_Task to carry out_:
Edit the records starting with the line that contains "corner section of the desktop is" and going on through the line that contains "What are the": give only those lines again, with "desktop" changed to "tabletop" and everything else left unchanged.

# Data supplied start

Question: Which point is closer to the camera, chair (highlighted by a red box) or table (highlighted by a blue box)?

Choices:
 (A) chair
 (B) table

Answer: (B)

# Data supplied end
# Data supplied start

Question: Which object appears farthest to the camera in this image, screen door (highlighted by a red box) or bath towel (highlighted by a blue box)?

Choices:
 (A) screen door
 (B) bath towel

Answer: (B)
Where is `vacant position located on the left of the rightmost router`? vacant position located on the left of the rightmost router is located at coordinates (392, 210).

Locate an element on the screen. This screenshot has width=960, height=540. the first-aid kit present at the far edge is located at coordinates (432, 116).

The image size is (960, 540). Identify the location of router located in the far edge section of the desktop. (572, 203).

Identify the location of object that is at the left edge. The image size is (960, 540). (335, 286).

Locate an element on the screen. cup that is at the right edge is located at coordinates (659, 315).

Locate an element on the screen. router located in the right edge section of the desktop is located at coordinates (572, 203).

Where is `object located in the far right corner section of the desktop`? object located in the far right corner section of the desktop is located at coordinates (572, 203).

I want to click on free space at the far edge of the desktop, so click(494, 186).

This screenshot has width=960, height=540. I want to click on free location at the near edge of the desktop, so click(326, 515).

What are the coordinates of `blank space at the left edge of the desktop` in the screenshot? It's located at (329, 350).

# Data supplied end

_Answer to the problem_:
Where is `object located in the far right corner section of the tabletop`? object located in the far right corner section of the tabletop is located at coordinates (572, 203).

I want to click on free space at the far edge of the tabletop, so click(494, 186).

This screenshot has width=960, height=540. I want to click on free location at the near edge of the tabletop, so click(326, 515).

What are the coordinates of `blank space at the left edge of the tabletop` in the screenshot? It's located at (329, 350).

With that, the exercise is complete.